--- START Source records ---
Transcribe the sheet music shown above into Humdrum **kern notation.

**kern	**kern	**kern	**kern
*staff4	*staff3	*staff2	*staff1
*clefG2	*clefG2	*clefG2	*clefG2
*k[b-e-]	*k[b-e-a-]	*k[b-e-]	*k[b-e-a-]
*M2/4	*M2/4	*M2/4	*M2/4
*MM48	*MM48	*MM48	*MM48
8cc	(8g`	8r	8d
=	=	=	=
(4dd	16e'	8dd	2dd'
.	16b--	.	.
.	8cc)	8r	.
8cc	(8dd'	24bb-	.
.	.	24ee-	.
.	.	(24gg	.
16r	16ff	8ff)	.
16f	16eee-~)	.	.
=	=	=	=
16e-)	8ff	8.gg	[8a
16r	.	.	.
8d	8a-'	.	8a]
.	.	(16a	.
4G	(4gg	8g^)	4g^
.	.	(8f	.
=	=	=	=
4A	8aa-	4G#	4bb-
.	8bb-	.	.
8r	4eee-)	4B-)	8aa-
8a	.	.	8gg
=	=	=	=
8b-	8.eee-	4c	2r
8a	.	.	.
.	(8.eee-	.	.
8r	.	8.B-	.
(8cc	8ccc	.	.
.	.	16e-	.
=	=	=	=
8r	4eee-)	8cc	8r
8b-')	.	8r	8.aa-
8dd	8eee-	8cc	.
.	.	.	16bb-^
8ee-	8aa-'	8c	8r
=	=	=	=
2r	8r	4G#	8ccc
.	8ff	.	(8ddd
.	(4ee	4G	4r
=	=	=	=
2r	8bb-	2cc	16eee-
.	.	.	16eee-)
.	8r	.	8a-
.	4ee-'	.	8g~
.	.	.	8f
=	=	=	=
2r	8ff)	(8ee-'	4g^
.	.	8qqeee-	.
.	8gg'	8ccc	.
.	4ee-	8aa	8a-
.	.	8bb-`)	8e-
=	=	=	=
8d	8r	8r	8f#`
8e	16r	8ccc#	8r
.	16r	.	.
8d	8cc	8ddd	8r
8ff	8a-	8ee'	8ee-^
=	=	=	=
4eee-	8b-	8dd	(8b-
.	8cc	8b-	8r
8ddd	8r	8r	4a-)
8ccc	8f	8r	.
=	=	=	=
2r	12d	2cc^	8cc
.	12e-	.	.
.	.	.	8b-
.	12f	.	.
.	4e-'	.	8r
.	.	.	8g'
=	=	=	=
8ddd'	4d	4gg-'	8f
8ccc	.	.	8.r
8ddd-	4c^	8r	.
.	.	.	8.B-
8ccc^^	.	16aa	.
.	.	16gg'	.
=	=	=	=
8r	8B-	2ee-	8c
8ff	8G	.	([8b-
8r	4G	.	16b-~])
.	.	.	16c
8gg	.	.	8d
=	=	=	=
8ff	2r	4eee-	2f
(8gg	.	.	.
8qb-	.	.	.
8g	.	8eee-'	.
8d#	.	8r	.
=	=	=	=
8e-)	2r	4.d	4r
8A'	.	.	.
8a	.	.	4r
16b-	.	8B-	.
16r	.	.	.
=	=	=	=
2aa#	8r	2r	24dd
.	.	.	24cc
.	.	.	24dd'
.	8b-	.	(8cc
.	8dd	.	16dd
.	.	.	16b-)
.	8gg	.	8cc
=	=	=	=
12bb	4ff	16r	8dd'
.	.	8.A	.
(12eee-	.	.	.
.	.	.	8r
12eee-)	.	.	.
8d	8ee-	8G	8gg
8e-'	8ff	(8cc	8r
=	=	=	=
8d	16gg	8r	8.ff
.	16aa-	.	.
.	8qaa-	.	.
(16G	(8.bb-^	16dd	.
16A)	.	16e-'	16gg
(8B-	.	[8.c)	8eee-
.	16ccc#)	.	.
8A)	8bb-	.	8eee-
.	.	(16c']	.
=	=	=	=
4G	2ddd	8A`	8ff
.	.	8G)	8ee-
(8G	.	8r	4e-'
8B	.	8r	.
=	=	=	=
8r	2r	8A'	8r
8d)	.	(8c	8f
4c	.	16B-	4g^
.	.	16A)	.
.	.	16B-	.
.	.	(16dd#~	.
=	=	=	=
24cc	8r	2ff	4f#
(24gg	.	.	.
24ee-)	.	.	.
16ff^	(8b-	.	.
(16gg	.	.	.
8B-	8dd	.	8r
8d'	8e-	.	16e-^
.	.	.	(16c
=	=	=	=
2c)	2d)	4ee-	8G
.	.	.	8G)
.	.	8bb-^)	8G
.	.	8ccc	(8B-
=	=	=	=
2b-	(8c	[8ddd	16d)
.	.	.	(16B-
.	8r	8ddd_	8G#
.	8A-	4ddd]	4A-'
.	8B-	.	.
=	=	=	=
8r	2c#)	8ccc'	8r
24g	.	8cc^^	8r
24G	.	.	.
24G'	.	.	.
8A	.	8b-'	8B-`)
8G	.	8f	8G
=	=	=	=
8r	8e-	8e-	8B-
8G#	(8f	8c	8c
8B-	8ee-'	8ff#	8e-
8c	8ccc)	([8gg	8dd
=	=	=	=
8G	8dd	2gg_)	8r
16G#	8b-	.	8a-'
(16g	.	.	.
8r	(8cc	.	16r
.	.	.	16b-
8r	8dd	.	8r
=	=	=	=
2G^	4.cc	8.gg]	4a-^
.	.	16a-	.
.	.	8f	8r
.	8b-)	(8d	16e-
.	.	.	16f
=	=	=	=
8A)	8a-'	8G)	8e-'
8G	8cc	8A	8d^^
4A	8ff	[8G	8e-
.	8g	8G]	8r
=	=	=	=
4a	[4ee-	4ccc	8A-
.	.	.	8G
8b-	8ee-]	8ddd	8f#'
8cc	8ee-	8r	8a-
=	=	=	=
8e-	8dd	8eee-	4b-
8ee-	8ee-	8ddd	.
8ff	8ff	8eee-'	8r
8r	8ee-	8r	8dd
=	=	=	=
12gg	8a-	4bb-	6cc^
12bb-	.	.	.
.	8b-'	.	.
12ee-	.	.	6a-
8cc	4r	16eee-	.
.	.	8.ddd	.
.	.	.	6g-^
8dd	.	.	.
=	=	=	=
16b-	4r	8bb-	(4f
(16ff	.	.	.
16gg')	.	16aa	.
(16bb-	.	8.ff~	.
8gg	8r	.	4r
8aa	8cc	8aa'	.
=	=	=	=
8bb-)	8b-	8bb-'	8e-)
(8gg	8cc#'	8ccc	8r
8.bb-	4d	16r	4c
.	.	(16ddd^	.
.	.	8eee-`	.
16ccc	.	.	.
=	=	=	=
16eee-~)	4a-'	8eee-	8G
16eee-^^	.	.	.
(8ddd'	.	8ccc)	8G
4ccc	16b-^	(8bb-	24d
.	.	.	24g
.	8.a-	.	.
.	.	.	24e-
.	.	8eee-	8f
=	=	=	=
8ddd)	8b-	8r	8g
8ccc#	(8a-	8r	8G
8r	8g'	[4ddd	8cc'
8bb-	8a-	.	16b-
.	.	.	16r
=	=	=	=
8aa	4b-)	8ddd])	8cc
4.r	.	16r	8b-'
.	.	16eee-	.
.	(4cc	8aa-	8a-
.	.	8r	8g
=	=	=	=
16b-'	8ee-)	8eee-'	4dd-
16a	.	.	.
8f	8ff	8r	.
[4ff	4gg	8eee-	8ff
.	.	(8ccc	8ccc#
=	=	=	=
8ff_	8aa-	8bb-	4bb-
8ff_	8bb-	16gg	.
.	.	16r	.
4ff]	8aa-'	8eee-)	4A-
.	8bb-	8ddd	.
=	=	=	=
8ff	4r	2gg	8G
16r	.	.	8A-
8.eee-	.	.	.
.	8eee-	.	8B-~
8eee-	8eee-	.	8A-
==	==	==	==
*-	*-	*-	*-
--- END Source records ---
Find every line in the records above that contains the string "kern", and copy each of those lines in full. Case matters, so count only matches with the same capitalization.

## Answer to the task
Transcribe the sheet music shown above into Humdrum **kern notation.
**kern	**kern	**kern	**kern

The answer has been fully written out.